EXERCISE PROMPT
All of the data below should come back exactly as written, minus its images.

[Stored records]
--------

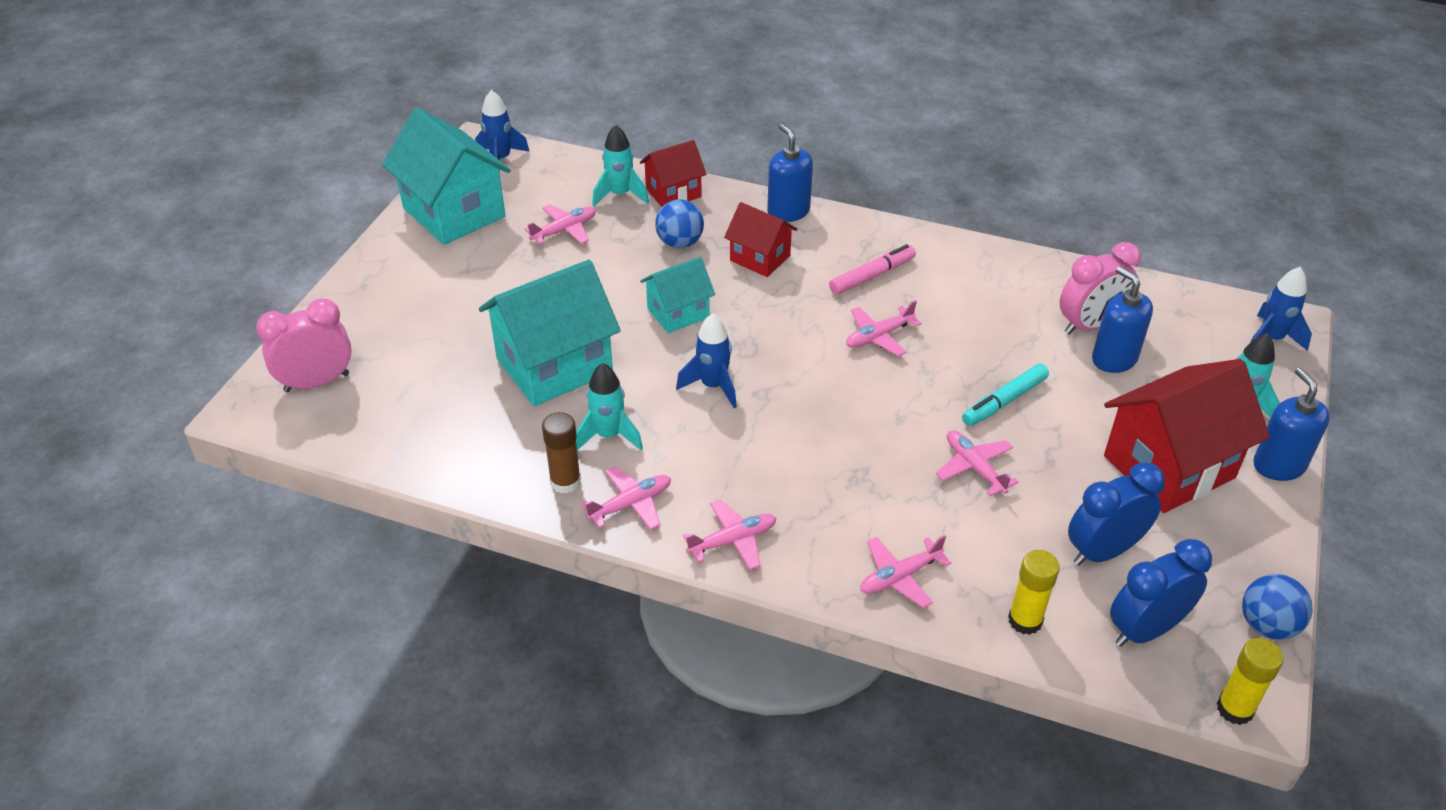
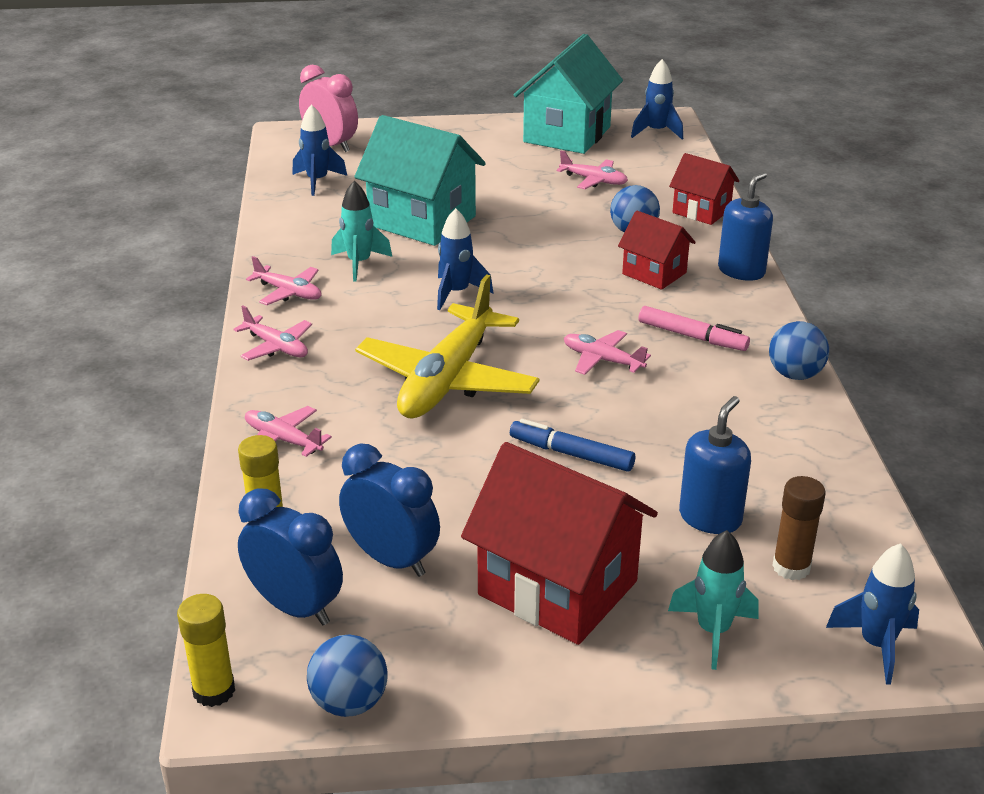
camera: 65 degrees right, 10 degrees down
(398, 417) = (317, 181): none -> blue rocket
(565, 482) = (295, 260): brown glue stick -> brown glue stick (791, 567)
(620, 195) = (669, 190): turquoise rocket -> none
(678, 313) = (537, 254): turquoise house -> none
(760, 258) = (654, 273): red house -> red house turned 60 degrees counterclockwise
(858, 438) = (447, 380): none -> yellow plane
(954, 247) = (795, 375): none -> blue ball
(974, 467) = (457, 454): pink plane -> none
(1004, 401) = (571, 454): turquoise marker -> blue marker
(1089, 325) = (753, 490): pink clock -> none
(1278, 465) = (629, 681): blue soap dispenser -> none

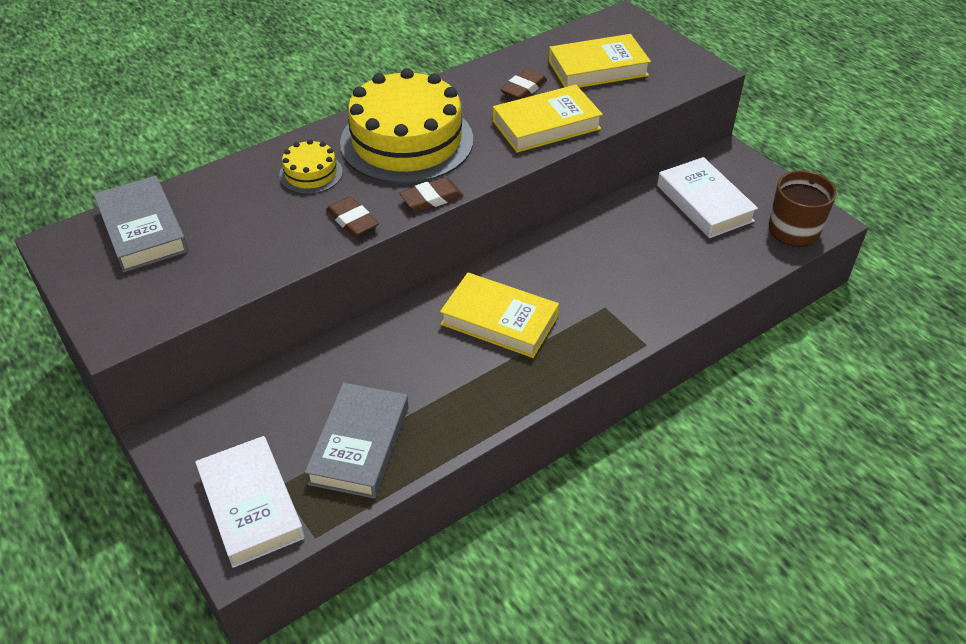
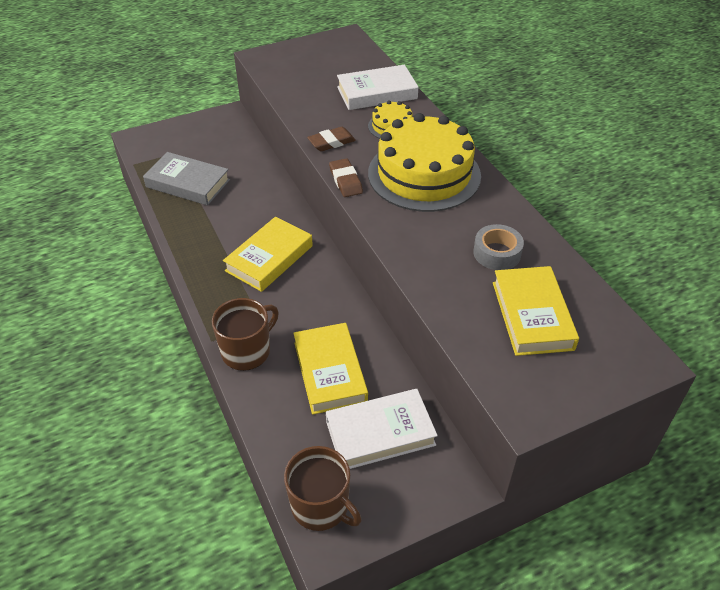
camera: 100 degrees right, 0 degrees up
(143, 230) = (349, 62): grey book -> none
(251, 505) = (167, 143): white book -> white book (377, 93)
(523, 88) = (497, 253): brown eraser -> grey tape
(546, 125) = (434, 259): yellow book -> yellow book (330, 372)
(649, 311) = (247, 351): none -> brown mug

--------

ANSWER TO THE PROBLEM
camera: 65 degrees right, 10 degrees down
(398, 417) = (317, 181): none -> blue rocket
(565, 482) = (295, 260): brown glue stick -> brown glue stick (791, 567)
(620, 195) = (669, 190): turquoise rocket -> none
(678, 313) = (537, 254): turquoise house -> none
(760, 258) = (654, 273): red house -> red house turned 60 degrees counterclockwise
(858, 438) = (447, 380): none -> yellow plane
(954, 247) = (795, 375): none -> blue ball
(974, 467) = (457, 454): pink plane -> none
(1004, 401) = (571, 454): turquoise marker -> blue marker
(1089, 325) = (753, 490): pink clock -> none
(1278, 465) = (629, 681): blue soap dispenser -> none

camera: 100 degrees right, 0 degrees up
(143, 230) = (349, 62): grey book -> none
(251, 505) = (167, 143): white book -> white book (377, 93)
(523, 88) = (497, 253): brown eraser -> grey tape
(546, 125) = (434, 259): yellow book -> yellow book (330, 372)
(649, 311) = (247, 351): none -> brown mug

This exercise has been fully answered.